## REQUIRED ACTION
For the listing below, how many lines contain the word "BATTERY"? Answer with only that figure.

## SOURCE DATA
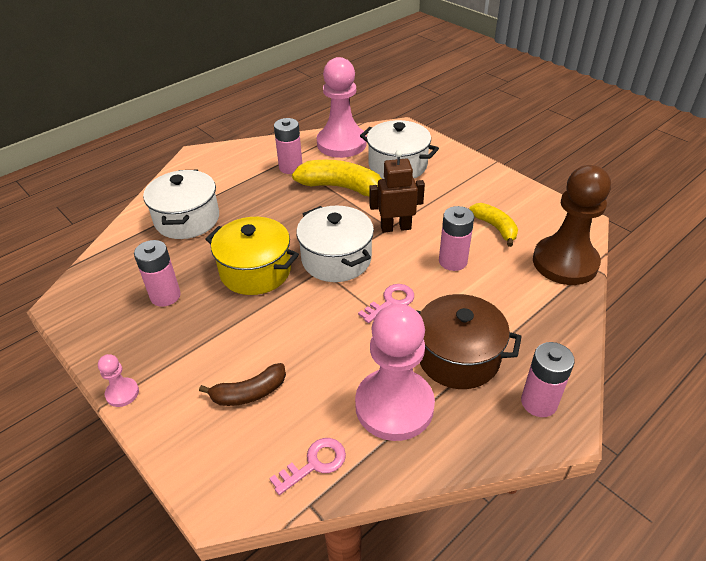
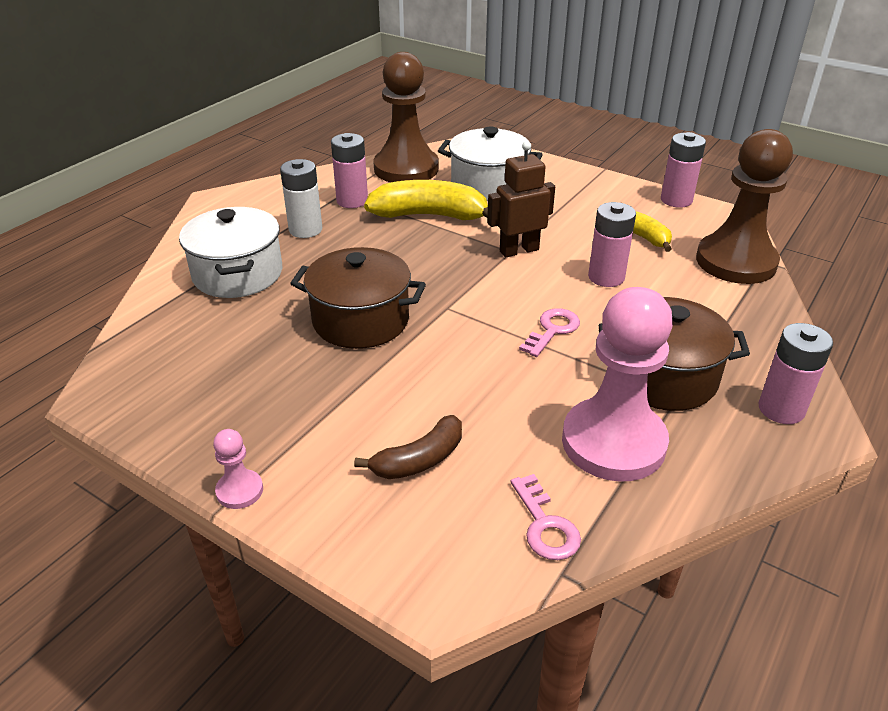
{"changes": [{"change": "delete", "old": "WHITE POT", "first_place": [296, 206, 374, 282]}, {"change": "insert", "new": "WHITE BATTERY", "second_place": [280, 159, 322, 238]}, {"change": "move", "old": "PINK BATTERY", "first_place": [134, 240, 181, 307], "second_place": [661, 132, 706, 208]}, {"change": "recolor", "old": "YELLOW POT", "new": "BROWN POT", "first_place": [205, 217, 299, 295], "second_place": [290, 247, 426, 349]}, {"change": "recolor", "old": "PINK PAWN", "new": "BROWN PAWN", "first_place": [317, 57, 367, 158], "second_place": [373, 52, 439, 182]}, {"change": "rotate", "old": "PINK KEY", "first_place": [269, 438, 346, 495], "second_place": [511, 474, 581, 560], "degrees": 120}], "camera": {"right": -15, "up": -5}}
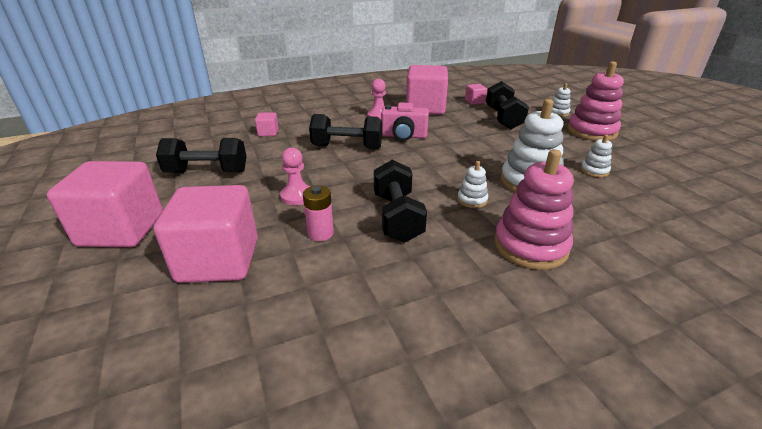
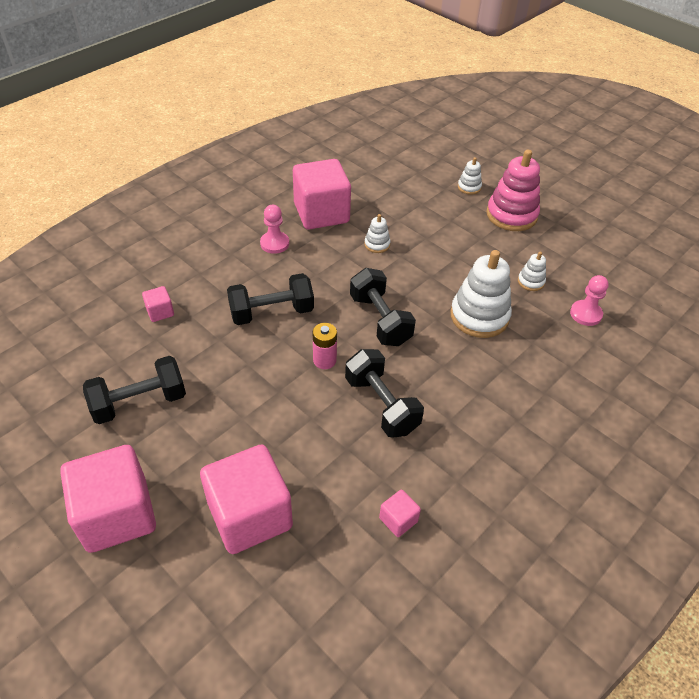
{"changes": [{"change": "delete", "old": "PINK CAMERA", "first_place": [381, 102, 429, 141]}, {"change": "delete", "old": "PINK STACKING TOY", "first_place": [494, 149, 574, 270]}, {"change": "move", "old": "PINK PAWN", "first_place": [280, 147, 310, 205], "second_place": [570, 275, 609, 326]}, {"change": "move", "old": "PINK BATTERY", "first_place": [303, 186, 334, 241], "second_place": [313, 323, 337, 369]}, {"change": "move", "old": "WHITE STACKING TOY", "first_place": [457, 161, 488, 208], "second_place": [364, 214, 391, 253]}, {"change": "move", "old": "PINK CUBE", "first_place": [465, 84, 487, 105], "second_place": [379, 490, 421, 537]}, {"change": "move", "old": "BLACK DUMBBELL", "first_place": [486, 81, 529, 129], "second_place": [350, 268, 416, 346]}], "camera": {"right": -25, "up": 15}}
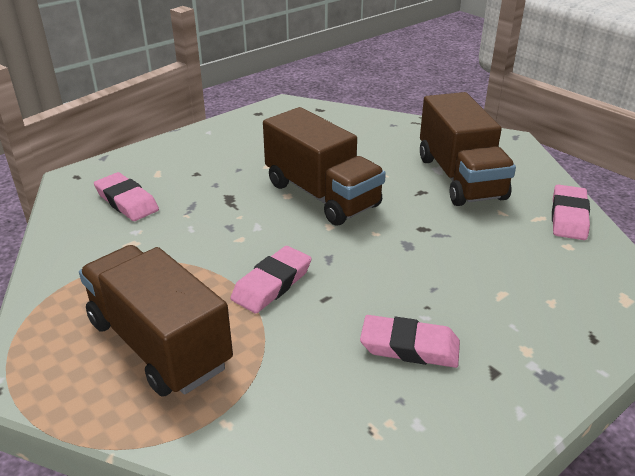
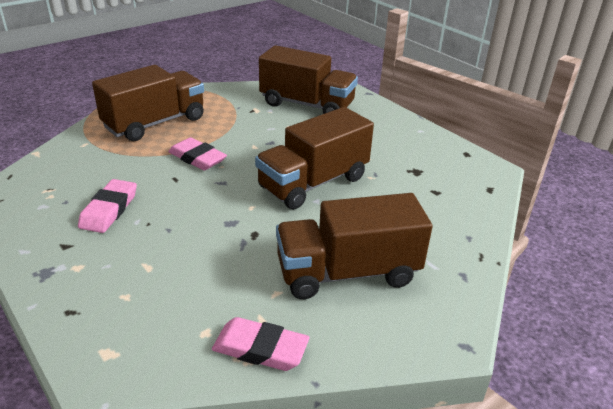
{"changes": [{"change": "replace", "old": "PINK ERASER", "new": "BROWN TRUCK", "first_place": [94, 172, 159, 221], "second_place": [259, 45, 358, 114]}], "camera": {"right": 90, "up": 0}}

## WRITTEN SOLUTION
2